Your instructions:
Word for word, reproduce the records that follow.

[Remote sensing detection data]
┄┄┄┄┄┄┄┄┄┄┄┄┄┄┄┄┄┄┄┄

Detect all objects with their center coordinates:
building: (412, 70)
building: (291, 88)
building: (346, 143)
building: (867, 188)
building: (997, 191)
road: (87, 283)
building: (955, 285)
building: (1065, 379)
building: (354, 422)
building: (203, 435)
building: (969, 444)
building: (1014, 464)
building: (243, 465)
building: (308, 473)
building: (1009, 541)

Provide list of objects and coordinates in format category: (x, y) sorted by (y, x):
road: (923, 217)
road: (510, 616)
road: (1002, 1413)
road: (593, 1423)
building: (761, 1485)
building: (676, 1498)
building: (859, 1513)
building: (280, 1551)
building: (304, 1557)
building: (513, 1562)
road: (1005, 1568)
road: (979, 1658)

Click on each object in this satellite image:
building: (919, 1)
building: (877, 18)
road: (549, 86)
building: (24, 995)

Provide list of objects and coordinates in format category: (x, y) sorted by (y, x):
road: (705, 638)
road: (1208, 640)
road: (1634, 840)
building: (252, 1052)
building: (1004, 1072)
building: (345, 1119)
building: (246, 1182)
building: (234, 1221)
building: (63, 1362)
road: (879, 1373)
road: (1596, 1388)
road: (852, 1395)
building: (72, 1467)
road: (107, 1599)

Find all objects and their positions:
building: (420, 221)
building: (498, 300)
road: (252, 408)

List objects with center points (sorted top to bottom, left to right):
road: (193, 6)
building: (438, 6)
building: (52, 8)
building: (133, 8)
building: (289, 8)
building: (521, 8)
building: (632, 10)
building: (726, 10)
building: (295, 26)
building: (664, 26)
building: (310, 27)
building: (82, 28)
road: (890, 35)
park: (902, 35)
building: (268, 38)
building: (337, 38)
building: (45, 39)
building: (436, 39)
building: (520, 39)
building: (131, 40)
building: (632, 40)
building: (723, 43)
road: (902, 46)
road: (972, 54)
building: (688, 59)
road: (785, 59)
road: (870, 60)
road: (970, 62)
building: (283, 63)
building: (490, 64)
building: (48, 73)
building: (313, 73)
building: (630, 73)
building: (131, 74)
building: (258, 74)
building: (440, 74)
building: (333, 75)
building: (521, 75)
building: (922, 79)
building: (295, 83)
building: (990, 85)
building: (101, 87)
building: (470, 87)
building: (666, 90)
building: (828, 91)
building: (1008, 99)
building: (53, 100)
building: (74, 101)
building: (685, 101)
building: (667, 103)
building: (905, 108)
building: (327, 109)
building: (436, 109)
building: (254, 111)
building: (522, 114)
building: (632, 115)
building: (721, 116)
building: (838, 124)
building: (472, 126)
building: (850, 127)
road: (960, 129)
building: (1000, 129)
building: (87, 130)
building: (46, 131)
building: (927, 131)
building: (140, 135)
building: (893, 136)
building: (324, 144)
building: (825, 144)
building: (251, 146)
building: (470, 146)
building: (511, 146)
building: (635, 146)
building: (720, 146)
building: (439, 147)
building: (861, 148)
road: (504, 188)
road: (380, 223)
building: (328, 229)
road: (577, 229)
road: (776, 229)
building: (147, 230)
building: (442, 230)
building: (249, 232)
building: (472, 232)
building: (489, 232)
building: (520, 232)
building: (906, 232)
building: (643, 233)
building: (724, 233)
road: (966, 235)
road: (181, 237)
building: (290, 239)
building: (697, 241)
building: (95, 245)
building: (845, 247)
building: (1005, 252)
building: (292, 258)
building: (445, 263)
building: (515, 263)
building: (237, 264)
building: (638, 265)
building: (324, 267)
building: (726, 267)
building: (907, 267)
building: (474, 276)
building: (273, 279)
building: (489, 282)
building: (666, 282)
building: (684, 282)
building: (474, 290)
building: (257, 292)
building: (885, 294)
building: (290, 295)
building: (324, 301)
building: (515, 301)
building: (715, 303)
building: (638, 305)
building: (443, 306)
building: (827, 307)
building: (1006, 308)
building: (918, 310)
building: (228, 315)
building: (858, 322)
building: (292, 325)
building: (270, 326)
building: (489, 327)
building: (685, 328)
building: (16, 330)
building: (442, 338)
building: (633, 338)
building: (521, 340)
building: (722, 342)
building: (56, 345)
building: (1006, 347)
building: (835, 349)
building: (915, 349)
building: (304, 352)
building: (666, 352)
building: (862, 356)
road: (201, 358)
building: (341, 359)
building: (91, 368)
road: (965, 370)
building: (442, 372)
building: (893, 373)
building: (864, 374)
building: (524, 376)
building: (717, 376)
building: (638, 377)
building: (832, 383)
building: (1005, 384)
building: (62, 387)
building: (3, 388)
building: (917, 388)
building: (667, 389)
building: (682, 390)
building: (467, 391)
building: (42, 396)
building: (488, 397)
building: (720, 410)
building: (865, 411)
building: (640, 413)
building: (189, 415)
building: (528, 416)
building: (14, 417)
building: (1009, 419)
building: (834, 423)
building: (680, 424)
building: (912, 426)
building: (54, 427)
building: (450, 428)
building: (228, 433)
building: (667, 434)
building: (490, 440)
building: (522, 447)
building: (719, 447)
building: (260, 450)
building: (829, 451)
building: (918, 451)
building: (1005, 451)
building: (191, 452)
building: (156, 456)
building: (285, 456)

┄┄┄┄┄┄┄┄┄┄┄┄┄┄┄┄┄┄┄┄

Answer section:
Detect all objects with their center coordinates:
building: (412, 70)
building: (291, 88)
building: (346, 143)
building: (867, 188)
building: (997, 191)
road: (87, 283)
building: (955, 285)
building: (1065, 379)
building: (354, 422)
building: (203, 435)
building: (969, 444)
building: (1014, 464)
building: (243, 465)
building: (308, 473)
building: (1009, 541)

Provide list of objects and coordinates in format category: (x, y) sorted by (y, x):
road: (923, 217)
road: (510, 616)
road: (1002, 1413)
road: (593, 1423)
building: (761, 1485)
building: (676, 1498)
building: (859, 1513)
building: (280, 1551)
building: (304, 1557)
building: (513, 1562)
road: (1005, 1568)
road: (979, 1658)

Click on each object in this satellite image:
building: (919, 1)
building: (877, 18)
road: (549, 86)
building: (24, 995)

Provide list of objects and coordinates in format category: (x, y) sorted by (y, x):
road: (705, 638)
road: (1208, 640)
road: (1634, 840)
building: (252, 1052)
building: (1004, 1072)
building: (345, 1119)
building: (246, 1182)
building: (234, 1221)
building: (63, 1362)
road: (879, 1373)
road: (1596, 1388)
road: (852, 1395)
building: (72, 1467)
road: (107, 1599)

Find all objects and their positions:
building: (420, 221)
building: (498, 300)
road: (252, 408)

List objects with center points (sorted top to bottom, left to right):
road: (193, 6)
building: (438, 6)
building: (52, 8)
building: (133, 8)
building: (289, 8)
building: (521, 8)
building: (632, 10)
building: (726, 10)
building: (295, 26)
building: (664, 26)
building: (310, 27)
building: (82, 28)
road: (890, 35)
park: (902, 35)
building: (268, 38)
building: (337, 38)
building: (45, 39)
building: (436, 39)
building: (520, 39)
building: (131, 40)
building: (632, 40)
building: (723, 43)
road: (902, 46)
road: (972, 54)
building: (688, 59)
road: (785, 59)
road: (870, 60)
road: (970, 62)
building: (283, 63)
building: (490, 64)
building: (48, 73)
building: (313, 73)
building: (630, 73)
building: (131, 74)
building: (258, 74)
building: (440, 74)
building: (333, 75)
building: (521, 75)
building: (922, 79)
building: (295, 83)
building: (990, 85)
building: (101, 87)
building: (470, 87)
building: (666, 90)
building: (828, 91)
building: (1008, 99)
building: (53, 100)
building: (74, 101)
building: (685, 101)
building: (667, 103)
building: (905, 108)
building: (327, 109)
building: (436, 109)
building: (254, 111)
building: (522, 114)
building: (632, 115)
building: (721, 116)
building: (838, 124)
building: (472, 126)
building: (850, 127)
road: (960, 129)
building: (1000, 129)
building: (87, 130)
building: (46, 131)
building: (927, 131)
building: (140, 135)
building: (893, 136)
building: (324, 144)
building: (825, 144)
building: (251, 146)
building: (470, 146)
building: (511, 146)
building: (635, 146)
building: (720, 146)
building: (439, 147)
building: (861, 148)
road: (504, 188)
road: (380, 223)
building: (328, 229)
road: (577, 229)
road: (776, 229)
building: (147, 230)
building: (442, 230)
building: (249, 232)
building: (472, 232)
building: (489, 232)
building: (520, 232)
building: (906, 232)
building: (643, 233)
building: (724, 233)
road: (966, 235)
road: (181, 237)
building: (290, 239)
building: (697, 241)
building: (95, 245)
building: (845, 247)
building: (1005, 252)
building: (292, 258)
building: (445, 263)
building: (515, 263)
building: (237, 264)
building: (638, 265)
building: (324, 267)
building: (726, 267)
building: (907, 267)
building: (474, 276)
building: (273, 279)
building: (489, 282)
building: (666, 282)
building: (684, 282)
building: (474, 290)
building: (257, 292)
building: (885, 294)
building: (290, 295)
building: (324, 301)
building: (515, 301)
building: (715, 303)
building: (638, 305)
building: (443, 306)
building: (827, 307)
building: (1006, 308)
building: (918, 310)
building: (228, 315)
building: (858, 322)
building: (292, 325)
building: (270, 326)
building: (489, 327)
building: (685, 328)
building: (16, 330)
building: (442, 338)
building: (633, 338)
building: (521, 340)
building: (722, 342)
building: (56, 345)
building: (1006, 347)
building: (835, 349)
building: (915, 349)
building: (304, 352)
building: (666, 352)
building: (862, 356)
road: (201, 358)
building: (341, 359)
building: (91, 368)
road: (965, 370)
building: (442, 372)
building: (893, 373)
building: (864, 374)
building: (524, 376)
building: (717, 376)
building: (638, 377)
building: (832, 383)
building: (1005, 384)
building: (62, 387)
building: (3, 388)
building: (917, 388)
building: (667, 389)
building: (682, 390)
building: (467, 391)
building: (42, 396)
building: (488, 397)
building: (720, 410)
building: (865, 411)
building: (640, 413)
building: (189, 415)
building: (528, 416)
building: (14, 417)
building: (1009, 419)
building: (834, 423)
building: (680, 424)
building: (912, 426)
building: (54, 427)
building: (450, 428)
building: (228, 433)
building: (667, 434)
building: (490, 440)
building: (522, 447)
building: (719, 447)
building: (260, 450)
building: (829, 451)
building: (918, 451)
building: (1005, 451)
building: (191, 452)
building: (156, 456)
building: (285, 456)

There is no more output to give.